Problem details
In the data below, find the line that contains "camera: 15 degrees right, 20 degrees down" and the line that contains "(417, 154) = (595, 262): black". Copy both, plus every line between them, exactly.

Information supplied
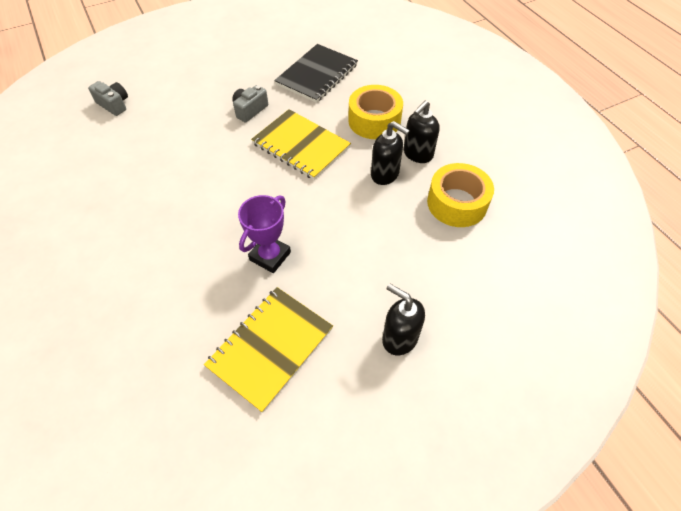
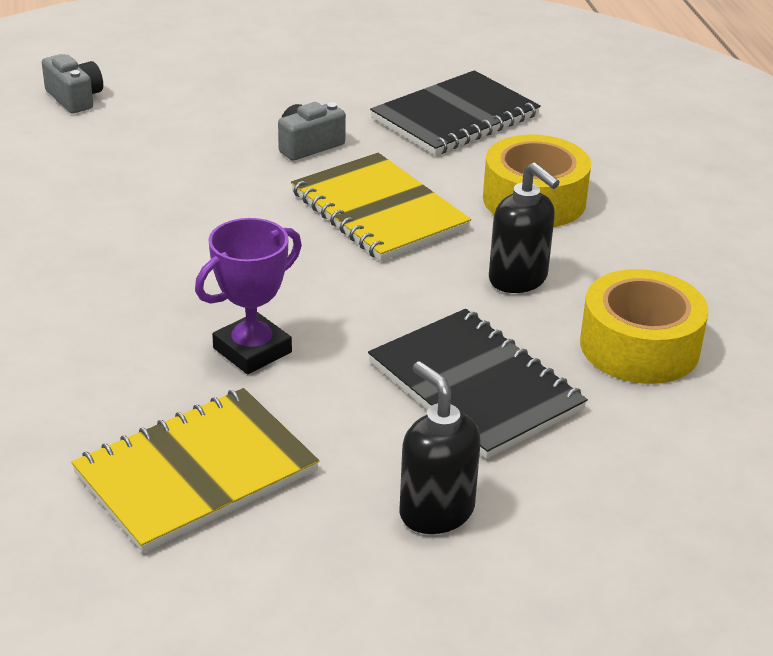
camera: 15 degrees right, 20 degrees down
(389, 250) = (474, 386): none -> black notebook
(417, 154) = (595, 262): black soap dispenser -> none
==
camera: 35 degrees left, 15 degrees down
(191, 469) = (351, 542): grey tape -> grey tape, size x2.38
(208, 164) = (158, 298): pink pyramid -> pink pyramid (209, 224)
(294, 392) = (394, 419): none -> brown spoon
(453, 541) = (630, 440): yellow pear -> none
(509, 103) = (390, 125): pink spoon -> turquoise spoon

Exercise answer
camera: 15 degrees right, 20 degrees down
(389, 250) = (474, 386): none -> black notebook
(417, 154) = (595, 262): black soap dispenser -> none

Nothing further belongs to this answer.